--- START ---
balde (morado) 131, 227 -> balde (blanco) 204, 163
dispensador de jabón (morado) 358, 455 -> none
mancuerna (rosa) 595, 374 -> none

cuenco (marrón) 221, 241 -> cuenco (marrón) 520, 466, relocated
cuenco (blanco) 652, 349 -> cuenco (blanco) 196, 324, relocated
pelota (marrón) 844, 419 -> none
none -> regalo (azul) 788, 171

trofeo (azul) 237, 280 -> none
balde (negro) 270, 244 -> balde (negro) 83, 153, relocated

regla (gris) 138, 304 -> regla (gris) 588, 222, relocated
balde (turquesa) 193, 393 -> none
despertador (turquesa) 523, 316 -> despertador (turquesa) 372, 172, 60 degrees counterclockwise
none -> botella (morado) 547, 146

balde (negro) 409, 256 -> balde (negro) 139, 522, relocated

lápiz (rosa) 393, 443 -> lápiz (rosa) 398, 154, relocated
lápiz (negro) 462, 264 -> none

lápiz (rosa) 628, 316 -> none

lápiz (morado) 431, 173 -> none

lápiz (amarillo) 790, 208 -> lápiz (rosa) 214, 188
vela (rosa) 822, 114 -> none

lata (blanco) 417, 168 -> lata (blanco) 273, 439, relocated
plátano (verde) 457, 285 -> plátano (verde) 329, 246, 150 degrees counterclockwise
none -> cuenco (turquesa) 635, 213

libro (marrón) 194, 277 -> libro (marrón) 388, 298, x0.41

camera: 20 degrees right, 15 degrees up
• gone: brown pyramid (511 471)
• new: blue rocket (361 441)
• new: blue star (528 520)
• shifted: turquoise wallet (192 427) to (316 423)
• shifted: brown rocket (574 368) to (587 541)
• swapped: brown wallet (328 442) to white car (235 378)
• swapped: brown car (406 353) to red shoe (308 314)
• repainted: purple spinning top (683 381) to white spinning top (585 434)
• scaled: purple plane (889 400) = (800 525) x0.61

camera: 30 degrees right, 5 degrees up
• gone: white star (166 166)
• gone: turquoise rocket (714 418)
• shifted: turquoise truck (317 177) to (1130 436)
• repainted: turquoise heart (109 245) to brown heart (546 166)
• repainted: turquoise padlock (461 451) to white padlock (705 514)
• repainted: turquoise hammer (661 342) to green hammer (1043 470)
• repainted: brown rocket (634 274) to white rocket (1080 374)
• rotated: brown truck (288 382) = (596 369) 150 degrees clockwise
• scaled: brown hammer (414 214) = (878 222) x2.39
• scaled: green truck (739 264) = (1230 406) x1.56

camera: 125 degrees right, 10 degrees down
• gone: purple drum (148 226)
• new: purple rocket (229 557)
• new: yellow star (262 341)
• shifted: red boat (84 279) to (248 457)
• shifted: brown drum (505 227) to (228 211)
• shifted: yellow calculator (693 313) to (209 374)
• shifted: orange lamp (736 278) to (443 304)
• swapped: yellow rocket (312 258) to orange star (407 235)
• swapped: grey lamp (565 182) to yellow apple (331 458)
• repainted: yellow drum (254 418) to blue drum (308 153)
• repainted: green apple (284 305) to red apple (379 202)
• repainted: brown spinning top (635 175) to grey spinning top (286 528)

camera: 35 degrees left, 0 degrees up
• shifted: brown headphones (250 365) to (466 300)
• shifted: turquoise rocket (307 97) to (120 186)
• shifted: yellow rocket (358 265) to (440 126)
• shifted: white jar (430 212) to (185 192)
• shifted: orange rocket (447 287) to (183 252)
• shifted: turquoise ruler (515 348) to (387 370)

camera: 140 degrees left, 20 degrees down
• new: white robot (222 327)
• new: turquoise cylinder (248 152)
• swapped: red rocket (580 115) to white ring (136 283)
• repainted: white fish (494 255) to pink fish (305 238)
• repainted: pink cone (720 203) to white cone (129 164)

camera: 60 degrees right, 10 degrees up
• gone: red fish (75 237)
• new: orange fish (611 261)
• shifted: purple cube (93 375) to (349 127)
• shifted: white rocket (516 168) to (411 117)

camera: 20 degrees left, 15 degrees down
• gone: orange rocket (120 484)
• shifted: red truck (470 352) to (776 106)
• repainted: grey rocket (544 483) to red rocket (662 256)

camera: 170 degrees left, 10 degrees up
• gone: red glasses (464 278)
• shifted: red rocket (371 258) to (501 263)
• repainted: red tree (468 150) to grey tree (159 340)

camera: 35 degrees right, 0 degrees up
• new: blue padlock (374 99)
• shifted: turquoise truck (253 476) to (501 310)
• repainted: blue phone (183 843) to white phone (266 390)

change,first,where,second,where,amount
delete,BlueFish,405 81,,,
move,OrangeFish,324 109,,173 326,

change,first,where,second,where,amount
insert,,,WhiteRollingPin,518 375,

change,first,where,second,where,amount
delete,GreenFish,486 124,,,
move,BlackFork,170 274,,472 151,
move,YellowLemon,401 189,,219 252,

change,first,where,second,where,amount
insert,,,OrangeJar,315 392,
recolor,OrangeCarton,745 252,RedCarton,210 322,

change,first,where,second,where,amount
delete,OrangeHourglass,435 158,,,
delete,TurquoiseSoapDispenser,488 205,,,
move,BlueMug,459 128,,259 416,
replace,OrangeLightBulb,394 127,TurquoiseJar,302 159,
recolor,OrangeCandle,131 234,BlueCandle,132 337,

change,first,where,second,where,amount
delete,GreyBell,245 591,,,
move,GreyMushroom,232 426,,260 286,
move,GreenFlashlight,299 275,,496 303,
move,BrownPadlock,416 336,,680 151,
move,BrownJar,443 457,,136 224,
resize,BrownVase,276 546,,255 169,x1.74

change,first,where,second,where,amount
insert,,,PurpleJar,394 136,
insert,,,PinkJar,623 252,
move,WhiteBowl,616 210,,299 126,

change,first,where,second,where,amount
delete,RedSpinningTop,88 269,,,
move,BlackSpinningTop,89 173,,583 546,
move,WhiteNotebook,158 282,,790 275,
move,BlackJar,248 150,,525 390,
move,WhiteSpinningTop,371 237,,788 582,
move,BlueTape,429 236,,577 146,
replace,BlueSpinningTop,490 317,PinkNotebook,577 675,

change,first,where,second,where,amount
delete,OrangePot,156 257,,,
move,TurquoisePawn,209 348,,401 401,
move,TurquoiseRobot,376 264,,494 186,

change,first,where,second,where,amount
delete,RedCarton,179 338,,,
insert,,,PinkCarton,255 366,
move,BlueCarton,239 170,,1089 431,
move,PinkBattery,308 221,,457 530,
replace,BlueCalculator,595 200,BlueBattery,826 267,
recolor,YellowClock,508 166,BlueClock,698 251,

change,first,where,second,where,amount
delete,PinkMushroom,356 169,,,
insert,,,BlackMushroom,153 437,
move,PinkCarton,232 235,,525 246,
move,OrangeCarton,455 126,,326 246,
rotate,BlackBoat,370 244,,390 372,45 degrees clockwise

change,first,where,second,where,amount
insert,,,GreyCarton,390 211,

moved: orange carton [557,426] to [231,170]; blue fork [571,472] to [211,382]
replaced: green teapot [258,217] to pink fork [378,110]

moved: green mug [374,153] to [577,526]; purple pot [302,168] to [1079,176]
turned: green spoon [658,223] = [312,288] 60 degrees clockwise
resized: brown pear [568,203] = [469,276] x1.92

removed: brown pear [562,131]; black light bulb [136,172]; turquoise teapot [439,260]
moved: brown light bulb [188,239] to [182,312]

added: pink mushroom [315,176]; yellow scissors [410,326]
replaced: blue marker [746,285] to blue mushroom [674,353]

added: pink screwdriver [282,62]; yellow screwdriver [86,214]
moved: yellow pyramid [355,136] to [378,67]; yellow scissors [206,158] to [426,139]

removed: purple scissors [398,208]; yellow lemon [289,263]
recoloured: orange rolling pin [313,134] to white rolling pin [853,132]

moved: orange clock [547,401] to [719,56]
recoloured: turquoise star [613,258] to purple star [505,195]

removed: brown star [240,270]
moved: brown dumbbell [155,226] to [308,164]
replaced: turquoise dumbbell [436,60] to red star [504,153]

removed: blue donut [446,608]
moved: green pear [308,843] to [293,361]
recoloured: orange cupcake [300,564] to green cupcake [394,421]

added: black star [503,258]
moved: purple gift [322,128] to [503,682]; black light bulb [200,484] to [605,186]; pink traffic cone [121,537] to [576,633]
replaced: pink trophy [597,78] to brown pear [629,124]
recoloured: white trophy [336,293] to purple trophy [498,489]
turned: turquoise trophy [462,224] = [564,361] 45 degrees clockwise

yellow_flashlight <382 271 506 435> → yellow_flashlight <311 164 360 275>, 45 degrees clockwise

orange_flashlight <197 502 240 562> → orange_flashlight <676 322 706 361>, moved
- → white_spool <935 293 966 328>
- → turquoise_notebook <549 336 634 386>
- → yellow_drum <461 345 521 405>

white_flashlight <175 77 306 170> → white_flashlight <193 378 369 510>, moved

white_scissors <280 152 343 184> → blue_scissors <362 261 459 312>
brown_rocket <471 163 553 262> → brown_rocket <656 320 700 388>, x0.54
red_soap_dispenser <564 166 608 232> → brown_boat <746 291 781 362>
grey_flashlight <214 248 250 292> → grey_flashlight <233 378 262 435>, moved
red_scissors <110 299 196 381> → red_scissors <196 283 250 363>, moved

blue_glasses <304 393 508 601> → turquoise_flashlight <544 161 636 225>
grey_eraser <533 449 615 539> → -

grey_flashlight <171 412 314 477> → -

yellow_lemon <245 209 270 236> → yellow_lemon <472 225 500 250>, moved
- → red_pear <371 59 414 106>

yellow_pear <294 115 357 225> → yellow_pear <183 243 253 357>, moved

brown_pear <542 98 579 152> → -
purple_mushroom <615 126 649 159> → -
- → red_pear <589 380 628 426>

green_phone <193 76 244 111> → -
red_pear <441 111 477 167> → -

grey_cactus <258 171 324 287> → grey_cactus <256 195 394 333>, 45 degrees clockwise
--- END ---
* _Exercise description_
The answer must be exactly the lines from the one containing "green_phone <193 76" through the final line of the data, both ends included, and nothing else.

* _Solution to this exercise_
green_phone <193 76 244 111> → -
red_pear <441 111 477 167> → -

grey_cactus <258 171 324 287> → grey_cactus <256 195 394 333>, 45 degrees clockwise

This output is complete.